» **TASK DIRECTIONS**: Rewrite everything from the line containing "constructed [1315, 624]" down to the line containing "What are the", both included, as a Markdown table with the columns Row and Line. Number each line and leave out any blank lines.

────────────────────

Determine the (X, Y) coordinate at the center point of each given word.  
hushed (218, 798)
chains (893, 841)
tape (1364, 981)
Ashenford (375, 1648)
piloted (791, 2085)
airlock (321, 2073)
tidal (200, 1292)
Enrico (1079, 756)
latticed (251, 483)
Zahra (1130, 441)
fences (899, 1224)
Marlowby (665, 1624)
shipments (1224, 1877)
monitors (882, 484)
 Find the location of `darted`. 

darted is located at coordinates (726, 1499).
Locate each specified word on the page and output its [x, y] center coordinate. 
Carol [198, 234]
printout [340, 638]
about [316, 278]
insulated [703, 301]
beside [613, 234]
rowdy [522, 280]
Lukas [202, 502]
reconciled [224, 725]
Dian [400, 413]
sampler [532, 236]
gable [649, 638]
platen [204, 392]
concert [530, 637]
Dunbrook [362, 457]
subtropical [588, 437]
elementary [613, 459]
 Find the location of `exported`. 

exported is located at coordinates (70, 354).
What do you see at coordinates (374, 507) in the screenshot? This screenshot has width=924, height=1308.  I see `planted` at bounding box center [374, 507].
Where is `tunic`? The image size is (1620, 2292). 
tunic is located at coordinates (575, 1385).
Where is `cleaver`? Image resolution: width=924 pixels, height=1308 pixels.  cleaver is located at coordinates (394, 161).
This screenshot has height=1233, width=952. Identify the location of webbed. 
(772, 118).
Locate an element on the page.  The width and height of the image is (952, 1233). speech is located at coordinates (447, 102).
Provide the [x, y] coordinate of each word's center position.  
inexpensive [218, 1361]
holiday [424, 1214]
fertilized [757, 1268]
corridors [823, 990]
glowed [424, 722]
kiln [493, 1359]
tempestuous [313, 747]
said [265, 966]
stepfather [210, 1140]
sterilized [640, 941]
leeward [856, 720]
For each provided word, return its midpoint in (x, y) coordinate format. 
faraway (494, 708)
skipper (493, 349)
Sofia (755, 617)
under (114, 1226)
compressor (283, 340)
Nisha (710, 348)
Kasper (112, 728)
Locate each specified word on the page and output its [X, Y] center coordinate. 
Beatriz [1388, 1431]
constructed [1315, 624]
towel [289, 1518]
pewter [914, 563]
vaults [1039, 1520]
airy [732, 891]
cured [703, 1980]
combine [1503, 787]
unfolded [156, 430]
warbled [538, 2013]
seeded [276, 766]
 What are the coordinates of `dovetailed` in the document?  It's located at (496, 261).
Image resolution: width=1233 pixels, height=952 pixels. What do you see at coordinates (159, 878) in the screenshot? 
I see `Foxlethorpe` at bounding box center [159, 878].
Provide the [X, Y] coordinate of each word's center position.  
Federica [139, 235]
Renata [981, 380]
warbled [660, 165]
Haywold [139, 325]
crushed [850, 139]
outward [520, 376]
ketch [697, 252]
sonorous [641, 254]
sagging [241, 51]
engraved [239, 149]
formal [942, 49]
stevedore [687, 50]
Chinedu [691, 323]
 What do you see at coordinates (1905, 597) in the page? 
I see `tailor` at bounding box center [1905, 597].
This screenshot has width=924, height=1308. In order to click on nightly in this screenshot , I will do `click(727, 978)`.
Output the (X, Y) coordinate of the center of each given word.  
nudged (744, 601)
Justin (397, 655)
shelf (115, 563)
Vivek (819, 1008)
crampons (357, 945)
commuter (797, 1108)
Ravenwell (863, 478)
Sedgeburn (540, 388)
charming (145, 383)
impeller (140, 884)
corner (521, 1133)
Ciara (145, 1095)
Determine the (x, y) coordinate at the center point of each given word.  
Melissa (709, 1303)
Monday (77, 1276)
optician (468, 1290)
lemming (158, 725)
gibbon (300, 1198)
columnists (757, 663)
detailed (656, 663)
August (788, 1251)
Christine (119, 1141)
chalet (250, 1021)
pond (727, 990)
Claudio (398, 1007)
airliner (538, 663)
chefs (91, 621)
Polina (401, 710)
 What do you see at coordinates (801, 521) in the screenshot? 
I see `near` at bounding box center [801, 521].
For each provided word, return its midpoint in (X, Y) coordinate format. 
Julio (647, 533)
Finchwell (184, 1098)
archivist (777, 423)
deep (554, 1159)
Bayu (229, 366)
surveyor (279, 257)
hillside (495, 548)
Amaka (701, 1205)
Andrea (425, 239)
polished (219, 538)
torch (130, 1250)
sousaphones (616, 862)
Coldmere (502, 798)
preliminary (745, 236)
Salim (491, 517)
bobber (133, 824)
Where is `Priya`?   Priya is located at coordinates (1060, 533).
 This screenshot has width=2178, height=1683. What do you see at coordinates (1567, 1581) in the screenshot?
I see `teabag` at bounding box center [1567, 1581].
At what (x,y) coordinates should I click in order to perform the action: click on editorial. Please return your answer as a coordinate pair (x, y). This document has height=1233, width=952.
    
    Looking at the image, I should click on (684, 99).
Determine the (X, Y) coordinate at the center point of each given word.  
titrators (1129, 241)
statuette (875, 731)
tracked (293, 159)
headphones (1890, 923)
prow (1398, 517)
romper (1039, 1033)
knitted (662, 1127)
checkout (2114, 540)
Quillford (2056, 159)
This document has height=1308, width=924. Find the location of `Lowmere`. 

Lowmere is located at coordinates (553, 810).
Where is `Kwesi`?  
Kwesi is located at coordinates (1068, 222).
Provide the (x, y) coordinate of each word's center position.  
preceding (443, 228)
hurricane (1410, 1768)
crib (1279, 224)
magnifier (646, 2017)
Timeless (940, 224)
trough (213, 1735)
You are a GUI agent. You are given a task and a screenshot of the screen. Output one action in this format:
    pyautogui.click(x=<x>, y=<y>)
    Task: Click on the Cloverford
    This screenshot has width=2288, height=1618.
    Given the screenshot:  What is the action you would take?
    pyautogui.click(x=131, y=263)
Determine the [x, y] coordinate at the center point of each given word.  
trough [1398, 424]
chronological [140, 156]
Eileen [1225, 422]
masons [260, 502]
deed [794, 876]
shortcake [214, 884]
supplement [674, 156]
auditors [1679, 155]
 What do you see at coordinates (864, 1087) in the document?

────────────────────

» **RESULT FOR THIS EXERCISE**:
| Row | Line |
|---|---|
| 1 | constructed [1315, 624] |
| 2 | towel [289, 1518] |
| 3 | pewter [914, 563] |
| 4 | vaults [1039, 1520] |
| 5 | airy [732, 891] |
| 6 | cured [703, 1980] |
| 7 | combine [1503, 787] |
| 8 | unfolded [156, 430] |
| 9 | warbled [538, 2013] |
| 10 | seeded [276, 766] |
| 11 |  What are the coordinates of `dovetailed` in the document?  It's located at (496, 261). |